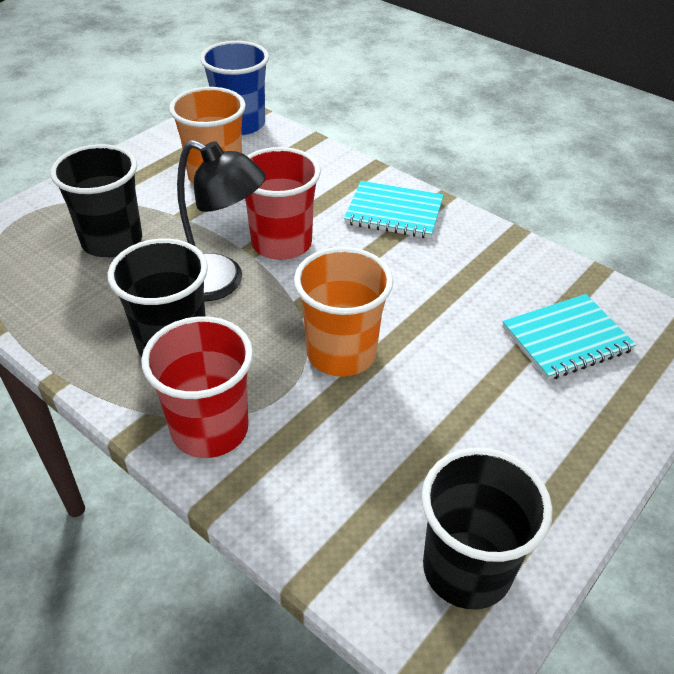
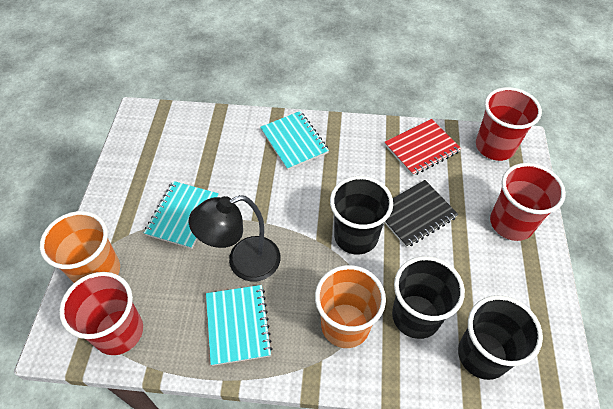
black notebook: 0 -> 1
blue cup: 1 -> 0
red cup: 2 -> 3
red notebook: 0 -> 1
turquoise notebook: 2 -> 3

_TASK GOAL_
All lines above holding the word "notebook" make up the answer; copy each one.

_SOLUTION FOR THIS PROBLEM_
black notebook: 0 -> 1
red notebook: 0 -> 1
turquoise notebook: 2 -> 3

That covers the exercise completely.